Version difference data
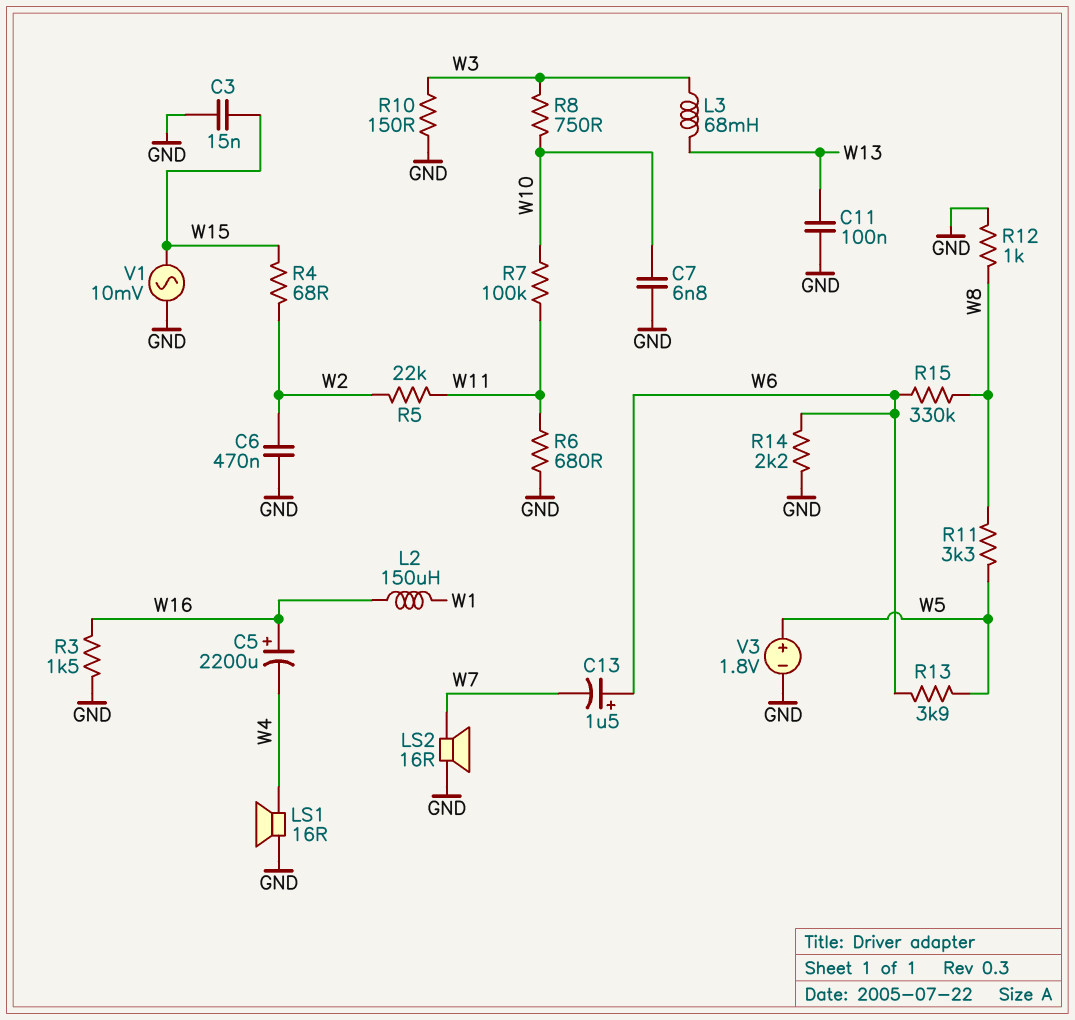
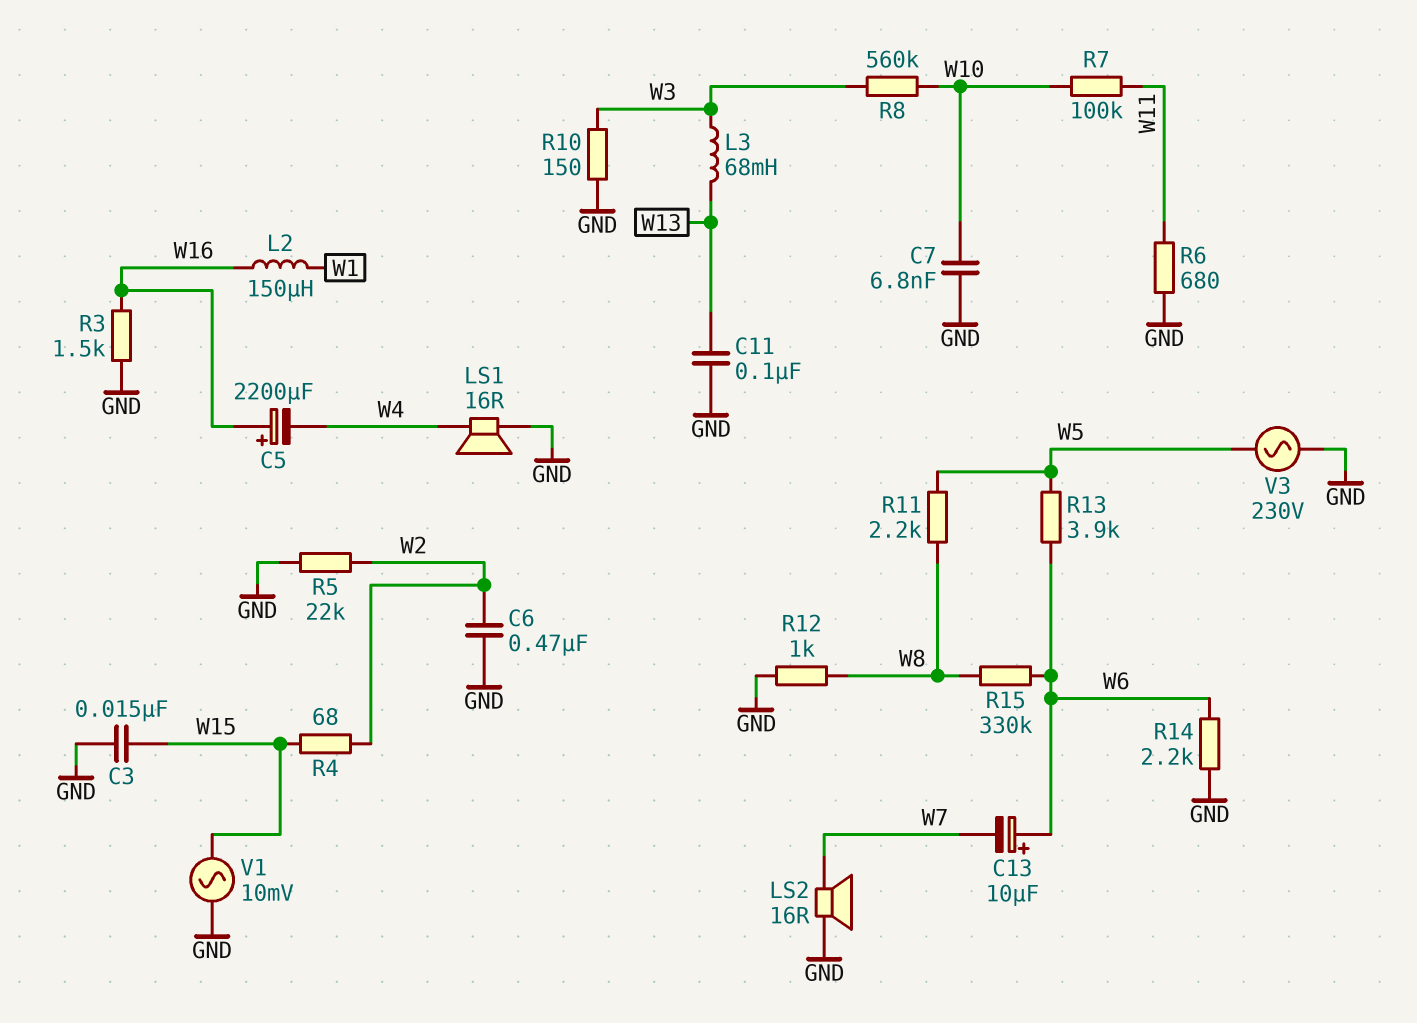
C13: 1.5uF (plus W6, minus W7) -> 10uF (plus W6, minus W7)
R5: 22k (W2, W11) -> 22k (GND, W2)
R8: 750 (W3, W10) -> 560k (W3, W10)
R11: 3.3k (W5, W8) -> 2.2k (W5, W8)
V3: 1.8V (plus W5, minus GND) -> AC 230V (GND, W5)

▸ WORK REQUIRED
The answer must consist of every line above that holds the string "minus", copied exactly.

▸ FINISHED TASK
C13: 1.5uF (plus W6, minus W7) -> 10uF (plus W6, minus W7)
V3: 1.8V (plus W5, minus GND) -> AC 230V (GND, W5)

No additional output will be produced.